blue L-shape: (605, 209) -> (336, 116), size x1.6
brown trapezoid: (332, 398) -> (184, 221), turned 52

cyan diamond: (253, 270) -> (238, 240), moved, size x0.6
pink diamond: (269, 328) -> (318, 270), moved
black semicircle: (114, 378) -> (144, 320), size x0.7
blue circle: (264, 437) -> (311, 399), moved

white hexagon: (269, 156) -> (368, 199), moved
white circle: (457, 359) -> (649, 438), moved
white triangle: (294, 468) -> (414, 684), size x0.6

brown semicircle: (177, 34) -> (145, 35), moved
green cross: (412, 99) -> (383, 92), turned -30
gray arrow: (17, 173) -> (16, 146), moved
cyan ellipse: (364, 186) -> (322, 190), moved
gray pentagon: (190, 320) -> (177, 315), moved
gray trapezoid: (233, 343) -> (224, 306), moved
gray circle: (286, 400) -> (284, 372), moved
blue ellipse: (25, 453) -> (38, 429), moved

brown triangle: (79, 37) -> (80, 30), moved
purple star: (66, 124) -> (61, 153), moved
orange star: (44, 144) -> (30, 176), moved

----------

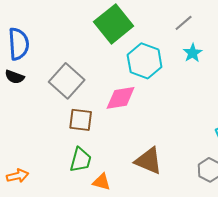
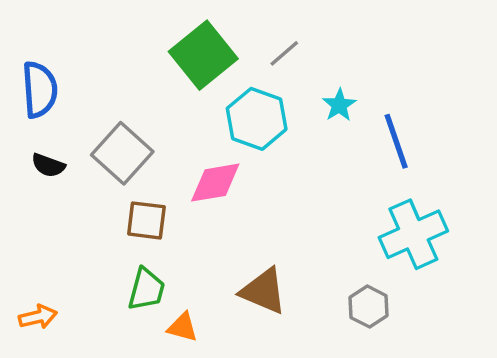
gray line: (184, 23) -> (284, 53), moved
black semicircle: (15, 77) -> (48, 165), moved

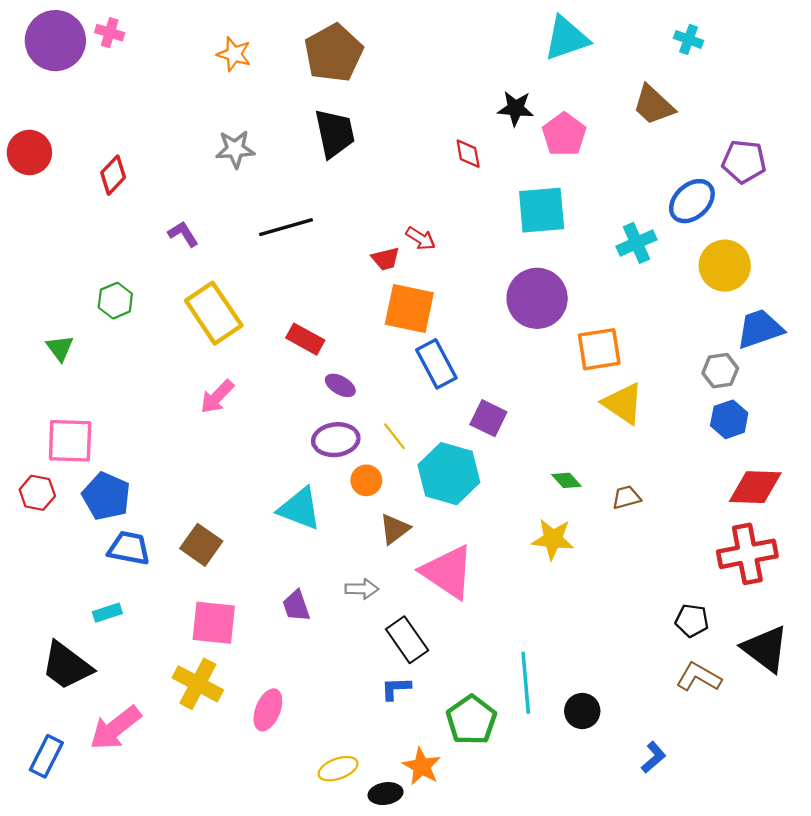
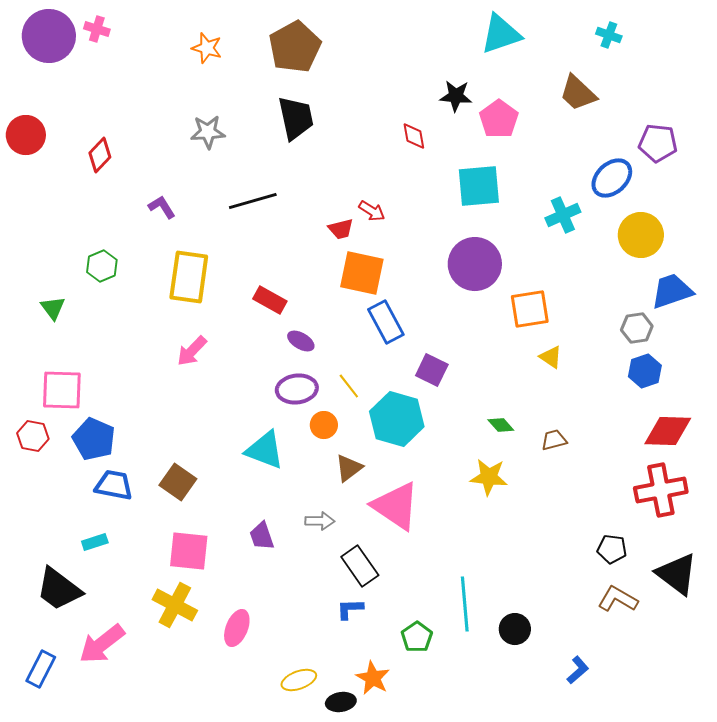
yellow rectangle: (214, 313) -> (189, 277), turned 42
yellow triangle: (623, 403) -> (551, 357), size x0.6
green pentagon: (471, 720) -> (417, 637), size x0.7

----------

### Description of the task
Using the entries above, output exactly the lines between the line holding "brown triangle: (79, 37) -> (80, 30), moved" and the line holding "orange star: (44, 144) -> (30, 176), moved", end lines included, and nothing more.

### Result of the task
brown triangle: (79, 37) -> (80, 30), moved
purple star: (66, 124) -> (61, 153), moved
orange star: (44, 144) -> (30, 176), moved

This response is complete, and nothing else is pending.